- [Exercício breve]
Apresente as linhas de todos os registros abaixo como uma lista JSON de strings, uma para cada linha, omitindo as linhas em branco. Não inclua as imagens na resposta.

═════ Registros

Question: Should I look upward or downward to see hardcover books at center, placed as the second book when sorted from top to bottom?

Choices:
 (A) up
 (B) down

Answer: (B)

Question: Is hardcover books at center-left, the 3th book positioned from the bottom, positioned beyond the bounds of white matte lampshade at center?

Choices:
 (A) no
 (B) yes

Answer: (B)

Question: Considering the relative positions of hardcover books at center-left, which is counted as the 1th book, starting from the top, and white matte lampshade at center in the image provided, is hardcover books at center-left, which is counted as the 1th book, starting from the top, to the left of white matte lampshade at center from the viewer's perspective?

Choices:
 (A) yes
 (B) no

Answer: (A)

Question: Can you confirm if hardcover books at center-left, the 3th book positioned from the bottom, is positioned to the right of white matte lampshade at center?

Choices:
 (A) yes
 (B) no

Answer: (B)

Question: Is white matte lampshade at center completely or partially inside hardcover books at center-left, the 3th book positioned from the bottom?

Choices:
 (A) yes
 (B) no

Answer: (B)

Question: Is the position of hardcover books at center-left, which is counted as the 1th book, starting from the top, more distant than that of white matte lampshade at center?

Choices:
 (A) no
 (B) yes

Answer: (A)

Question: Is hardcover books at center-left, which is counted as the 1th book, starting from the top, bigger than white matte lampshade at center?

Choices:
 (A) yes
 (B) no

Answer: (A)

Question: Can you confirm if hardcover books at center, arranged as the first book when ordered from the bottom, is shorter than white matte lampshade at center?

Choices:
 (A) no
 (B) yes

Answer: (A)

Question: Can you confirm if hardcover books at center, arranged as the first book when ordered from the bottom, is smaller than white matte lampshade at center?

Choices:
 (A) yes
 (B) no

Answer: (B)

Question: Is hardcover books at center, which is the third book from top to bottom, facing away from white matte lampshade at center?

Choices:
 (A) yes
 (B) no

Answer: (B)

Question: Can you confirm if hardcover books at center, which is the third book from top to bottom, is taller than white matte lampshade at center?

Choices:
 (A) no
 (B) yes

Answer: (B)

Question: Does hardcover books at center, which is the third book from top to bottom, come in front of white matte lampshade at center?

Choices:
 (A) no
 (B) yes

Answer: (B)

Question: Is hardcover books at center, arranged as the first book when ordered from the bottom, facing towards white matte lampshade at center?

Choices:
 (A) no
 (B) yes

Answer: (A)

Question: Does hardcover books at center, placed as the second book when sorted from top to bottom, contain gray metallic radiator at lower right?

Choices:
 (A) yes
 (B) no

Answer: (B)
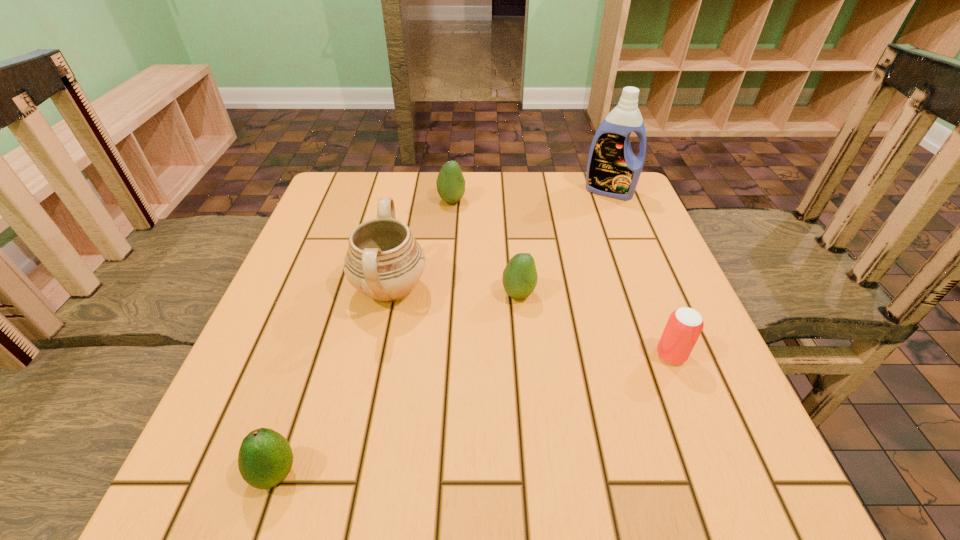
Image resolution: width=960 pixels, height=540 pixels. Identify the location of the tallest object. (613, 170).

What are the coordinates of `the fifth shortest object` in the screenshot? It's located at (383, 261).

Find the location of `the farthest avocado`. the farthest avocado is located at coordinates (450, 182).

This screenshot has height=540, width=960. I want to click on the rightmost avocado, so click(519, 279).

The height and width of the screenshot is (540, 960). What are the coordinates of `the second farthest avocado` in the screenshot? It's located at (519, 279).

Find the location of a particular element. Image resolution: width=960 pixels, height=540 pixels. beer can is located at coordinates (684, 326).

In order to click on the leftmost avocado in this screenshot , I will do `click(265, 458)`.

You are a GUI agent. You are given a task and a screenshot of the screen. Output one action in this format:
    pyautogui.click(x=<x>, y=<y>)
    Task: Click on the nearest object
    The height and width of the screenshot is (540, 960).
    Given the screenshot: What is the action you would take?
    pyautogui.click(x=265, y=458)

The height and width of the screenshot is (540, 960). In order to click on vacant region located on the left of the detergent in this screenshot , I will do `click(523, 191)`.

Find the location of a particular element. free space located on the front-facing side of the urn is located at coordinates (536, 289).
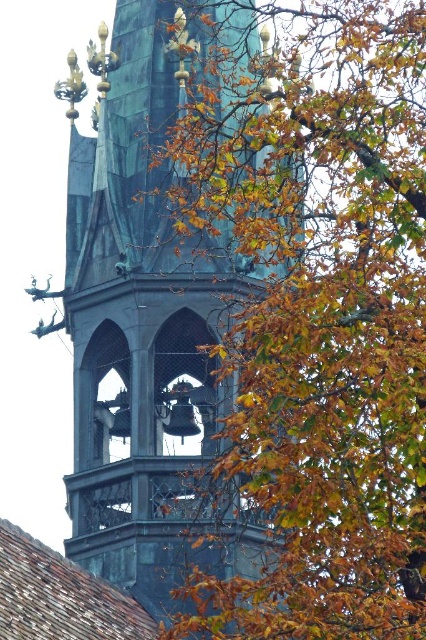
Is autumn leaves at upper right shorter than green patina tower at center?

Incorrect, autumn leaves at upper right's height does not fall short of green patina tower at center's.

Based on the photo, who is lower down, autumn leaves at upper right or green patina tower at center?

green patina tower at center is lower down.

Find the location of a particular element. autumn leaves at upper right is located at coordinates (314, 314).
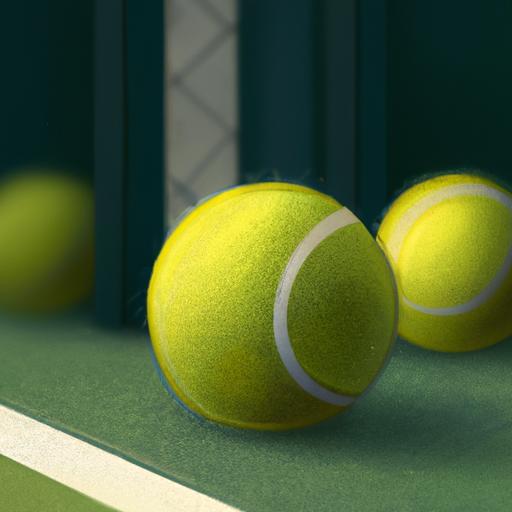
Identify the location of corners. The image size is (512, 512). (499, 503), (7, 502), (9, 10), (500, 10).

══════════

- [Resposta à tarefa]
[
  "Question: Should I look upward or downward to see hardcover books at center, placed as the second book when sorted from top to bottom?",
  "Choices:",
  " (A) up",
  " (B) down",
  "Answer: (B)",
  "Question: Is hardcover books at center-left, the 3th book positioned from the bottom, positioned beyond the bounds of white matte lampshade at center?",
  "Choices:",
  " (A) no",
  " (B) yes",
  "Answer: (B)",
  "Question: Considering the relative positions of hardcover books at center-left, which is counted as the 1th book, starting from the top, and white matte lampshade at center in the image provided, is hardcover books at center-left, which is counted as the 1th book, starting from the top, to the left of white matte lampshade at center from the viewer's perspective?",
  "Choices:",
  " (A) yes",
  " (B) no",
  "Answer: (A)",
  "Question: Can you confirm if hardcover books at center-left, the 3th book positioned from the bottom, is positioned to the right of white matte lampshade at center?",
  "Choices:",
  " (A) yes",
  " (B) no",
  "Answer: (B)",
  "Question: Is white matte lampshade at center completely or partially inside hardcover books at center-left, the 3th book positioned from the bottom?",
  "Choices:",
  " (A) yes",
  " (B) no",
  "Answer: (B)",
  "Question: Is the position of hardcover books at center-left, which is counted as the 1th book, starting from the top, more distant than that of white matte lampshade at center?",
  "Choices:",
  " (A) no",
  " (B) yes",
  "Answer: (A)",
  "Question: Is hardcover books at center-left, which is counted as the 1th book, starting from the top, bigger than white matte lampshade at center?",
  "Choices:",
  " (A) yes",
  " (B) no",
  "Answer: (A)",
  "Question: Can you confirm if hardcover books at center, arranged as the first book when ordered from the bottom, is shorter than white matte lampshade at center?",
  "Choices:",
  " (A) no",
  " (B) yes",
  "Answer: (A)",
  "Question: Can you confirm if hardcover books at center, arranged as the first book when ordered from the bottom, is smaller than white matte lampshade at center?",
  "Choices:",
  " (A) yes",
  " (B) no",
  "Answer: (B)",
  "Question: Is hardcover books at center, which is the third book from top to bottom, facing away from white matte lampshade at center?",
  "Choices:",
  " (A) yes",
  " (B) no",
  "Answer: (B)",
  "Question: Can you confirm if hardcover books at center, which is the third book from top to bottom, is taller than white matte lampshade at center?",
  "Choices:",
  " (A) no",
  " (B) yes",
  "Answer: (B)",
  "Question: Does hardcover books at center, which is the third book from top to bottom, come in front of white matte lampshade at center?",
  "Choices:",
  " (A) no",
  " (B) yes",
  "Answer: (B)",
  "Question: Is hardcover books at center, arranged as the first book when ordered from the bottom, facing towards white matte lampshade at center?",
  "Choices:",
  " (A) no",
  " (B) yes",
  "Answer: (A)",
  "Question: Does hardcover books at center, placed as the second book when sorted from top to bottom, contain gray metallic radiator at lower right?",
  "Choices:",
  " (A) yes",
  " (B) no",
  "Answer: (B)",
  "Image resolution: width=960 pixels, height=540 pixels. Identify the location of the tallest object. (613, 170).",
  "What are the coordinates of `the fifth shortest object` in the screenshot? It's located at (383, 261).",
  "Find the location of `the farthest avocado`. the farthest avocado is located at coordinates (450, 182).",
  "This screenshot has height=540, width=960. I want to click on the rightmost avocado, so click(519, 279).",
  "The height and width of the screenshot is (540, 960). What are the coordinates of `the second farthest avocado` in the screenshot? It's located at (519, 279).",
  "Find the location of a particular element. Image resolution: width=960 pixels, height=540 pixels. beer can is located at coordinates (684, 326).",
  "In order to click on the leftmost avocado in this screenshot , I will do `click(265, 458)`.",
  "You are a GUI agent. You are given a task and a screenshot of the screen. Output one action in this format:",
  "    pyautogui.click(x=<x>, y=<y>)",
  "    Task: Click on the nearest object",
  "    The height and width of the screenshot is (540, 960).",
  "    Given the screenshot: What is the action you would take?",
  "    pyautogui.click(x=265, y=458)",
  "The height and width of the screenshot is (540, 960). In order to click on vacant region located on the left of the detergent in this screenshot , I will do `click(523, 191)`.",
  "Find the location of a particular element. free space located on the front-facing side of the urn is located at coordinates (536, 289).",
  "Is autumn leaves at upper right shorter than green patina tower at center?",
  "Incorrect, autumn leaves at upper right's height does not fall short of green patina tower at center's.",
  "Based on the photo, who is lower down, autumn leaves at upper right or green patina tower at center?",
  "green patina tower at center is lower down.",
  "Find the location of a particular element. autumn leaves at upper right is located at coordinates (314, 314).",
  "Identify the location of corners. The image size is (512, 512). (499, 503), (7, 502), (9, 10), (500, 10)."
]